Material for this task -
⁂

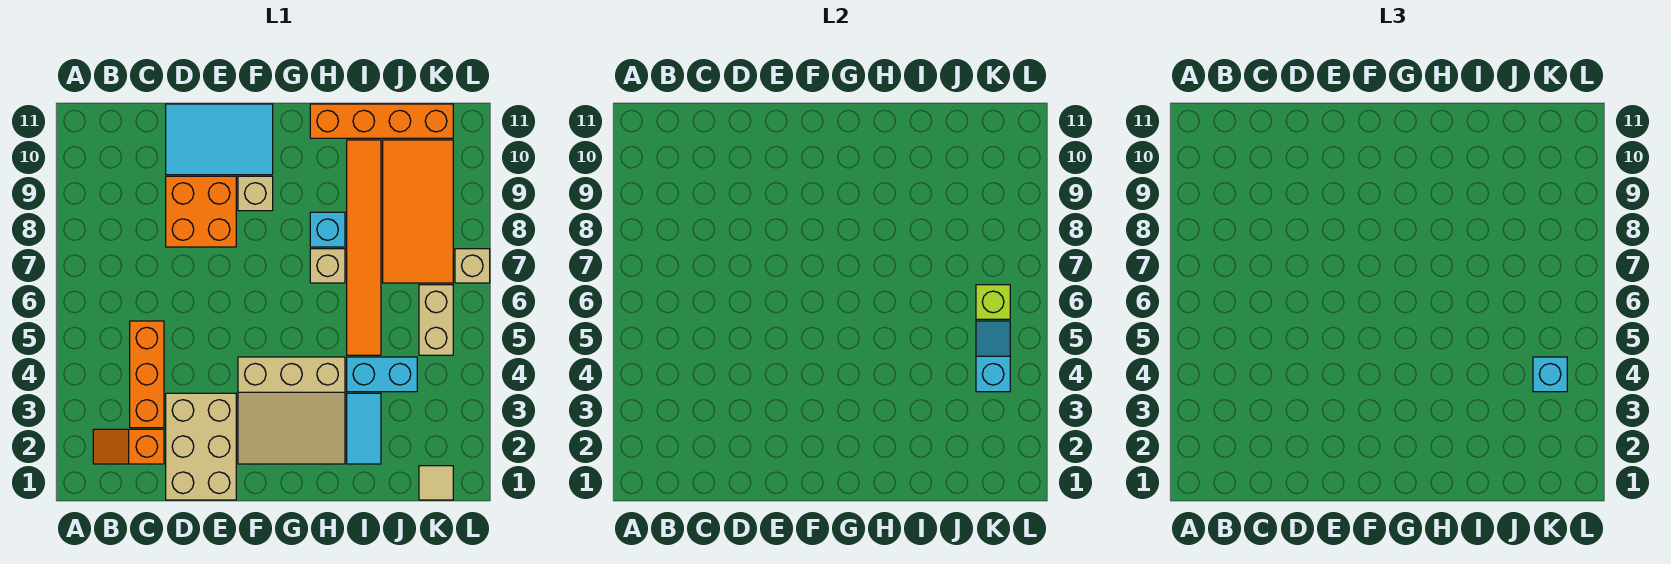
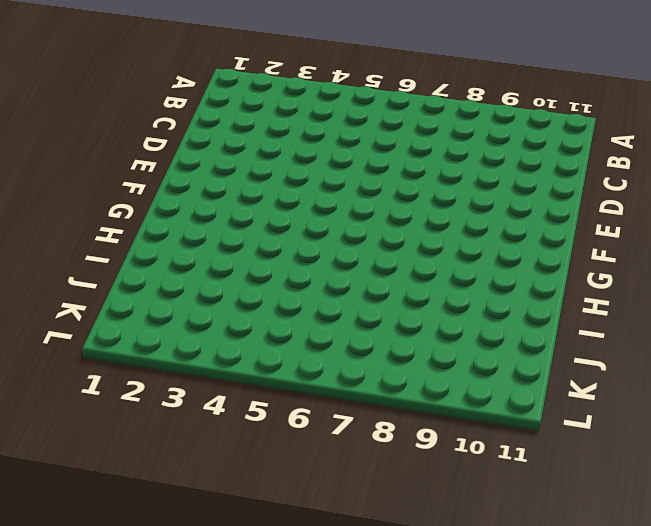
none -> orange slope B2:C2 level 1 top C
none -> orange brick C3:C5 level 1
none -> tan brick D1:E3 level 1

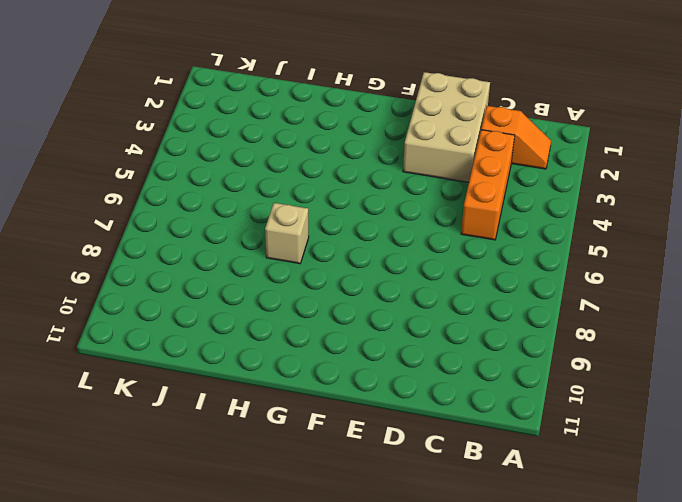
none -> orange brick D8:E9 level 1
none -> cyan tile D10:F11 level 1
none -> tan slope F2:H4 level 1 top 4

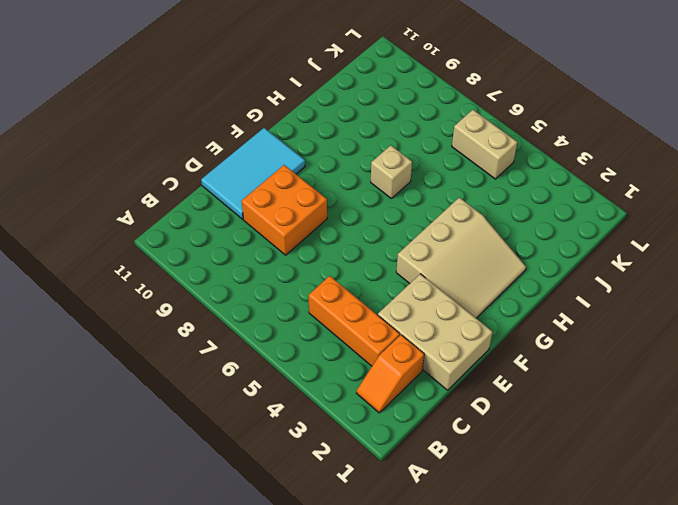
none -> tan brick F9 level 1
none -> cyan brick H8 level 1
none -> orange brick H11:K11 level 1

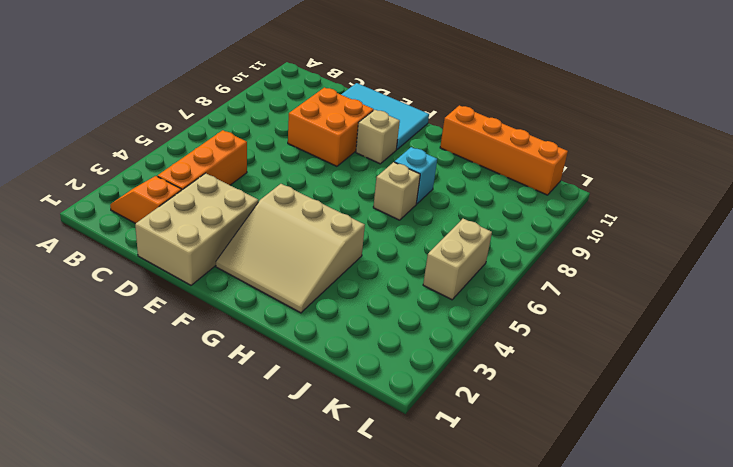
none -> cyan tile I2:I3 level 1
none -> cyan brick I4:J4 level 1
none -> orange tile I5:I10 level 1

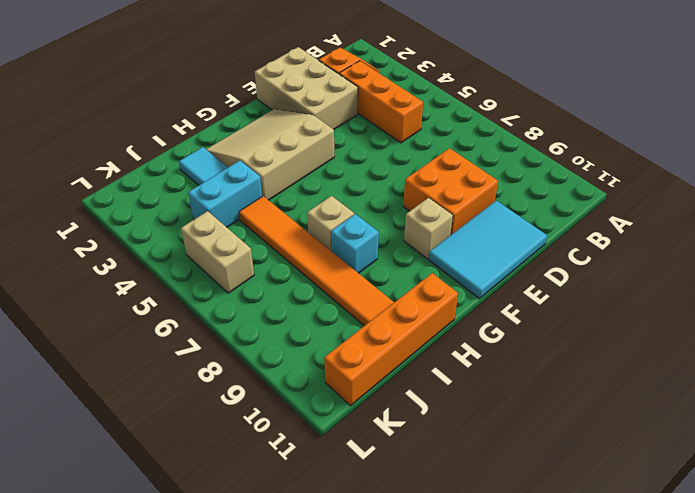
none -> orange tile J7:K10 level 1
none -> tan tile K1 level 1
none -> tan brick L7 level 1

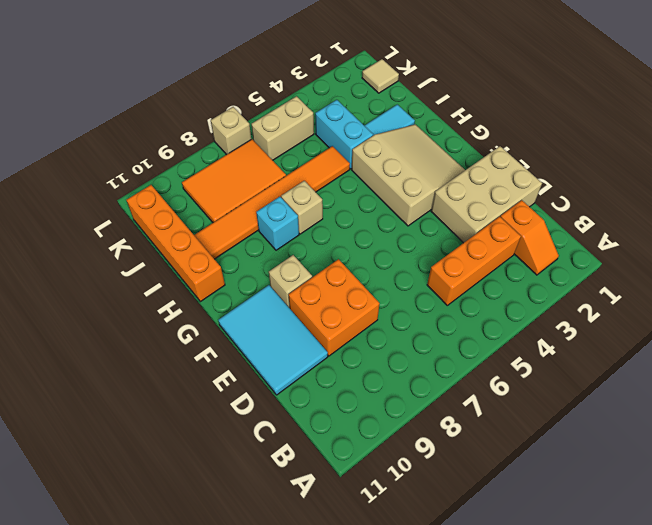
orange tile J7:K9 level 1 -> orange tile J7:K10 level 1
none -> cyan slope K4:K5 level 2 top 4
none -> lime brick K6 level 2
none -> cyan brick K4 level 3

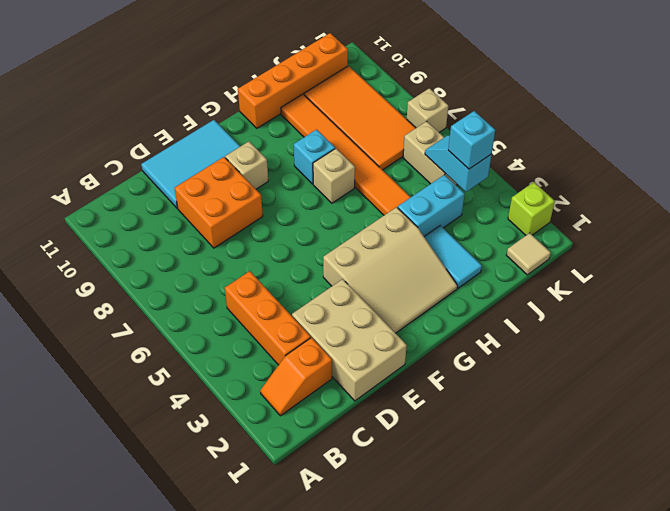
lime brick L2 level 1 -> lime brick K6 level 2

⁂

Exercise prompt - The required output is each line of the entries that contains the word "brick".

Your solution -
none -> orange brick C3:C5 level 1
none -> tan brick D1:E3 level 1
none -> orange brick D8:E9 level 1
none -> tan brick F9 level 1
none -> cyan brick H8 level 1
none -> orange brick H11:K11 level 1
none -> cyan brick I4:J4 level 1
none -> tan brick L7 level 1
none -> lime brick K6 level 2
none -> cyan brick K4 level 3
lime brick L2 level 1 -> lime brick K6 level 2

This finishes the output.